◆ PROBLEM DETAILS ◆
Copy each line below exactly and leave the pictures out.

◆ RECORDED DATA ◆
BEGIN

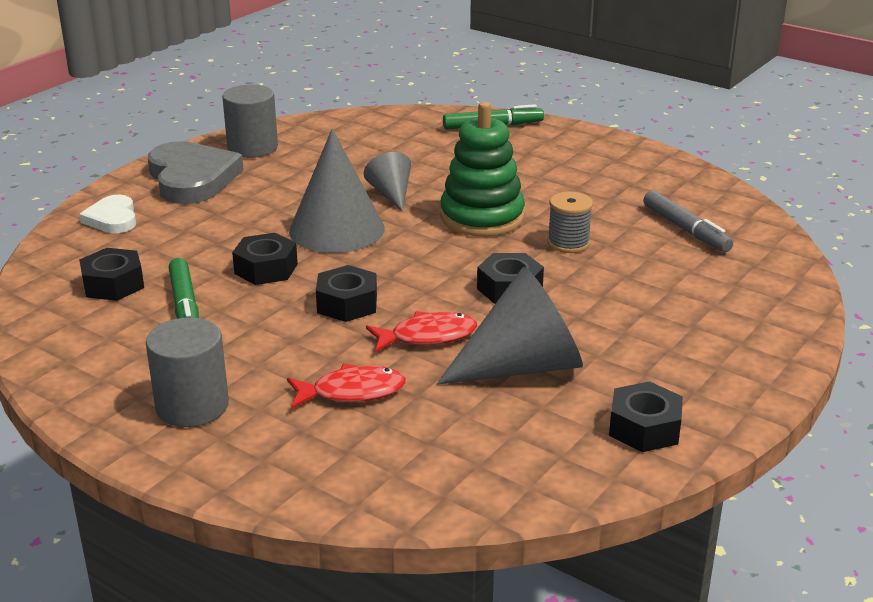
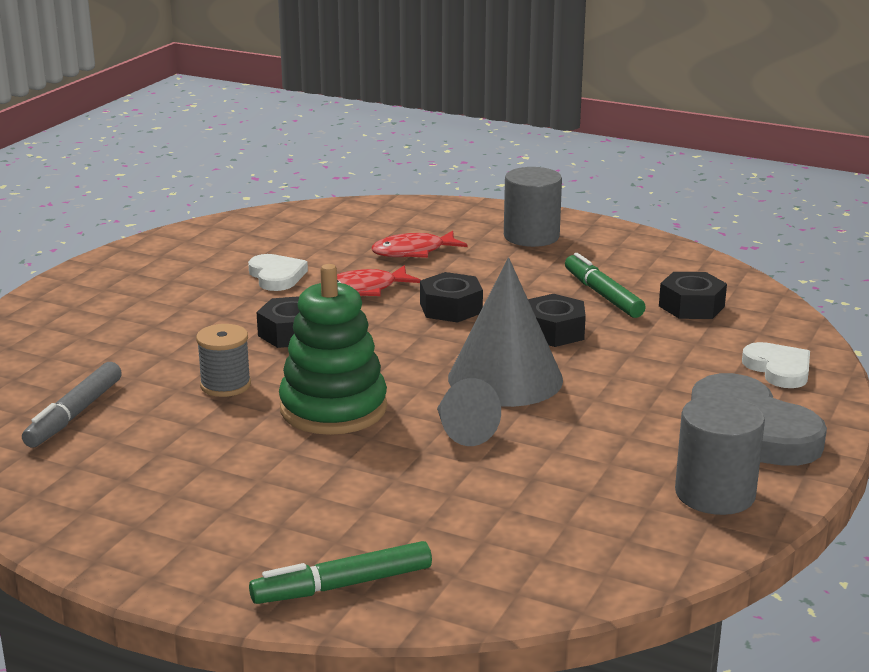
camera: 170 degrees right, 5 degrees down
(522, 366) = (276, 276): grey cone -> white heart
(644, 428) = (181, 249): black nut -> none
(685, 229) = (74, 414): grey marker -> grey marker turned 120 degrees counterclockwise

END

◆ THE ANSWER ◆
camera: 170 degrees right, 5 degrees down
(522, 366) = (276, 276): grey cone -> white heart
(644, 428) = (181, 249): black nut -> none
(685, 229) = (74, 414): grey marker -> grey marker turned 120 degrees counterclockwise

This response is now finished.